> ASSIGNED TASK
For this exercise, restate word for word only the lines from the first line of the data to the line containing "D4: none -> diode BAV21 (A N13, K VCC)".
※
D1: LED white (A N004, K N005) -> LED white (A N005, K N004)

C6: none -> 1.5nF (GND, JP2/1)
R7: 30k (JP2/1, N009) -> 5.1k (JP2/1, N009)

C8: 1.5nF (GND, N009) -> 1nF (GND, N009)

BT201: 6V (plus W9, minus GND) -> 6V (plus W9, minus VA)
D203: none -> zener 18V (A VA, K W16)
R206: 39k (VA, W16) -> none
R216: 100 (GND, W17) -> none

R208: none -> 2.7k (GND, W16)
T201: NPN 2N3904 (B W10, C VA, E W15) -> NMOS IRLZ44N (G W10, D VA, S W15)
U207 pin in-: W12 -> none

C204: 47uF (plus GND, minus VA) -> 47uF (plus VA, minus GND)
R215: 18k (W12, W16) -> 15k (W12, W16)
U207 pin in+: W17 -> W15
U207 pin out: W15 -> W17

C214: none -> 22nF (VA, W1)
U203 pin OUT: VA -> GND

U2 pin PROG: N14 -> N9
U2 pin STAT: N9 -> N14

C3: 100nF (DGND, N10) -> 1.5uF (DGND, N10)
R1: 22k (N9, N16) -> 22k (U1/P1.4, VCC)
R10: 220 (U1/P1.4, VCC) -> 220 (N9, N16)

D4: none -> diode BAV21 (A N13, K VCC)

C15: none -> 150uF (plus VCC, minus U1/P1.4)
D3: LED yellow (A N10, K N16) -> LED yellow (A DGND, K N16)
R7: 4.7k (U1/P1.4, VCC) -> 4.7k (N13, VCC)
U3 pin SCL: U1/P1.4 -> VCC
※
> TASK SOLUTION
D1: LED white (A N004, K N005) -> LED white (A N005, K N004)

C6: none -> 1.5nF (GND, JP2/1)
R7: 30k (JP2/1, N009) -> 5.1k (JP2/1, N009)

C8: 1.5nF (GND, N009) -> 1nF (GND, N009)

BT201: 6V (plus W9, minus GND) -> 6V (plus W9, minus VA)
D203: none -> zener 18V (A VA, K W16)
R206: 39k (VA, W16) -> none
R216: 100 (GND, W17) -> none

R208: none -> 2.7k (GND, W16)
T201: NPN 2N3904 (B W10, C VA, E W15) -> NMOS IRLZ44N (G W10, D VA, S W15)
U207 pin in-: W12 -> none

C204: 47uF (plus GND, minus VA) -> 47uF (plus VA, minus GND)
R215: 18k (W12, W16) -> 15k (W12, W16)
U207 pin in+: W17 -> W15
U207 pin out: W15 -> W17

C214: none -> 22nF (VA, W1)
U203 pin OUT: VA -> GND

U2 pin PROG: N14 -> N9
U2 pin STAT: N9 -> N14

C3: 100nF (DGND, N10) -> 1.5uF (DGND, N10)
R1: 22k (N9, N16) -> 22k (U1/P1.4, VCC)
R10: 220 (U1/P1.4, VCC) -> 220 (N9, N16)

D4: none -> diode BAV21 (A N13, K VCC)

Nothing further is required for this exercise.